━━ Data excerpts
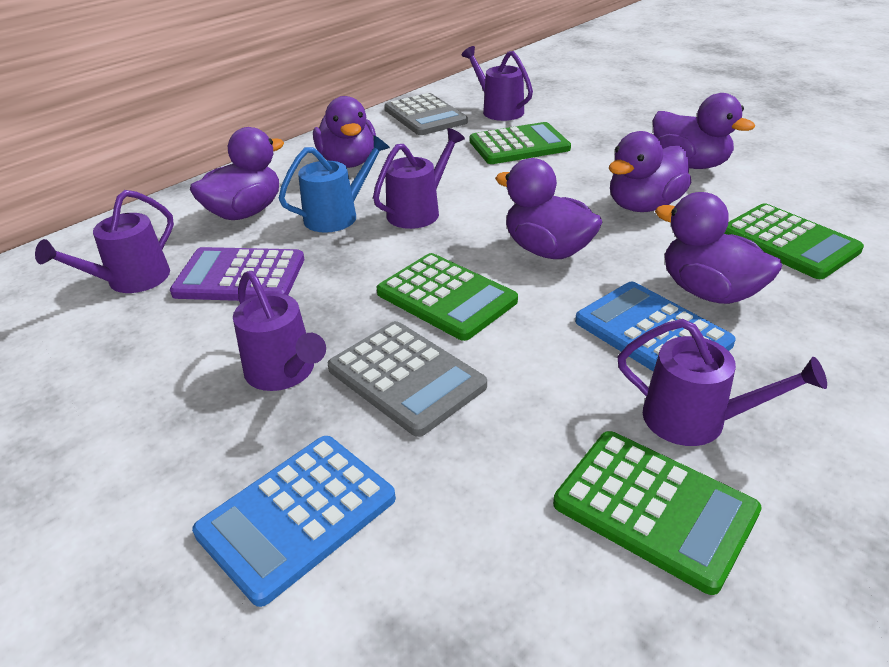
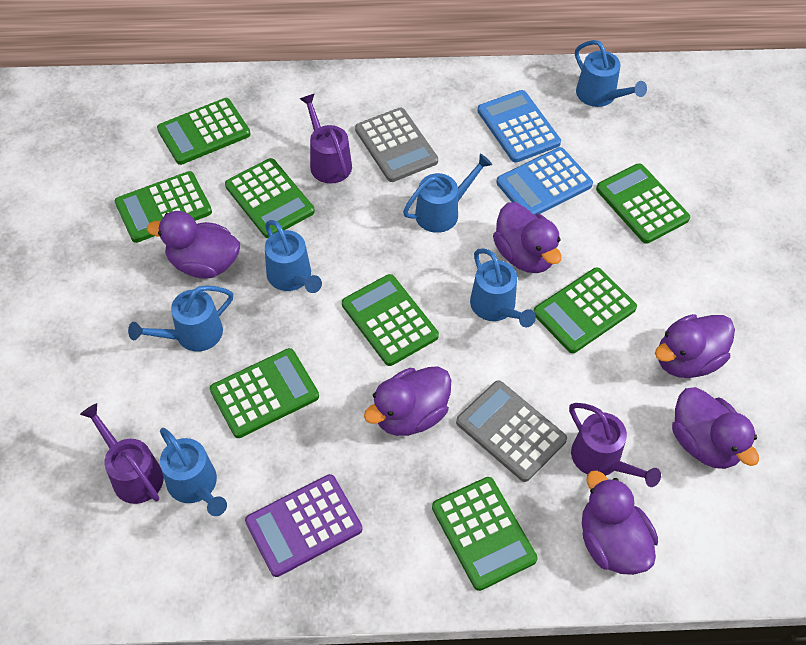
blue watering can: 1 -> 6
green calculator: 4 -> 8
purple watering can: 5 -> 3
━━━━
━━ Data excerpts
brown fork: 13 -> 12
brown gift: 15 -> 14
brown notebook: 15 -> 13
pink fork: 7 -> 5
━━━━
Problem statement: Which lines of the listing contain the string "brown"? Copy every one of them.

Written reply:
brown fork: 13 -> 12
brown gift: 15 -> 14
brown notebook: 15 -> 13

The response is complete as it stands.